= Work to complete =
Lines in the listing below that include the word "none" need to be copied.

= Data provided =
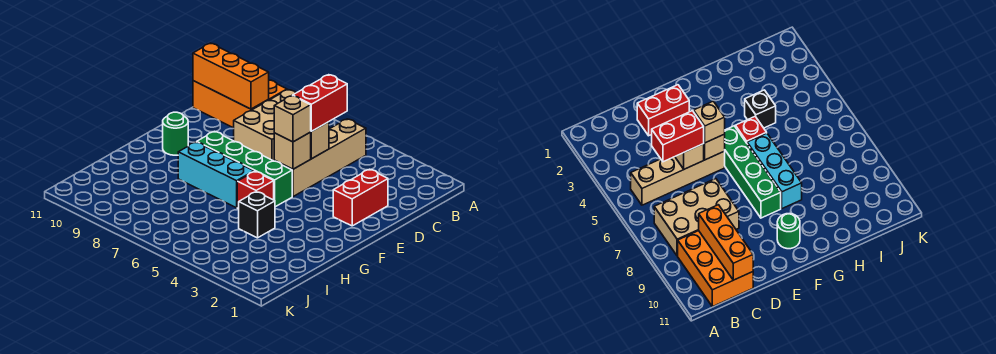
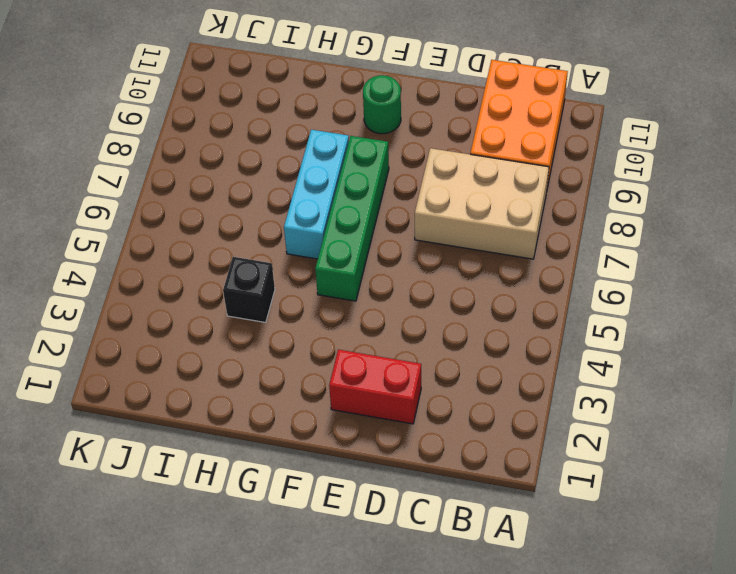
none -> tan brick B5:E5 level 1
none -> red brick G5 level 1
none -> orange brick C9:C11 level 2

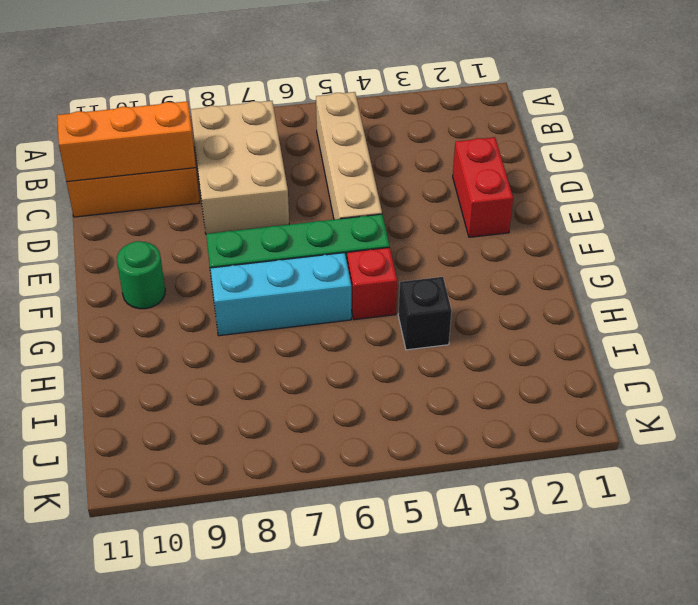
none -> tan brick D5 level 2
none -> tan brick E5 level 2
none -> red brick C5:D5 level 3

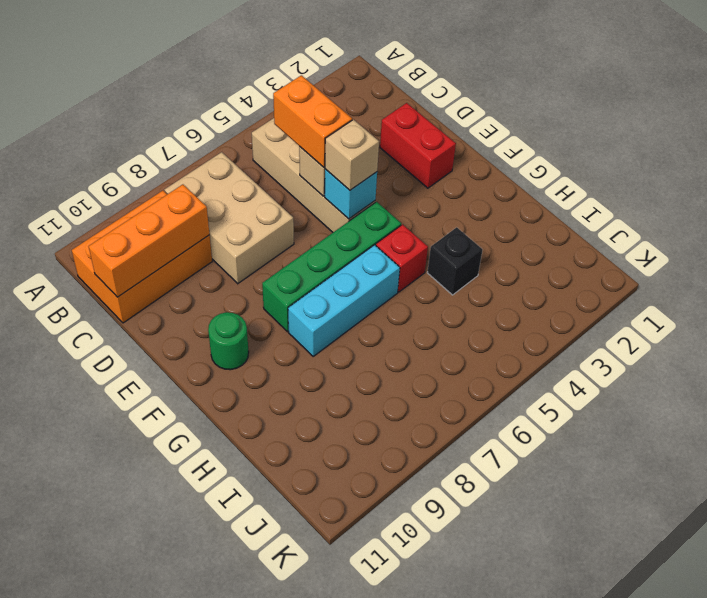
orange brick C5:D5 level 3 -> red brick C5:D5 level 3
cyan brick E5 level 2 -> tan brick E5 level 2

= Worked solution =
none -> tan brick B5:E5 level 1
none -> red brick G5 level 1
none -> orange brick C9:C11 level 2
none -> tan brick D5 level 2
none -> tan brick E5 level 2
none -> red brick C5:D5 level 3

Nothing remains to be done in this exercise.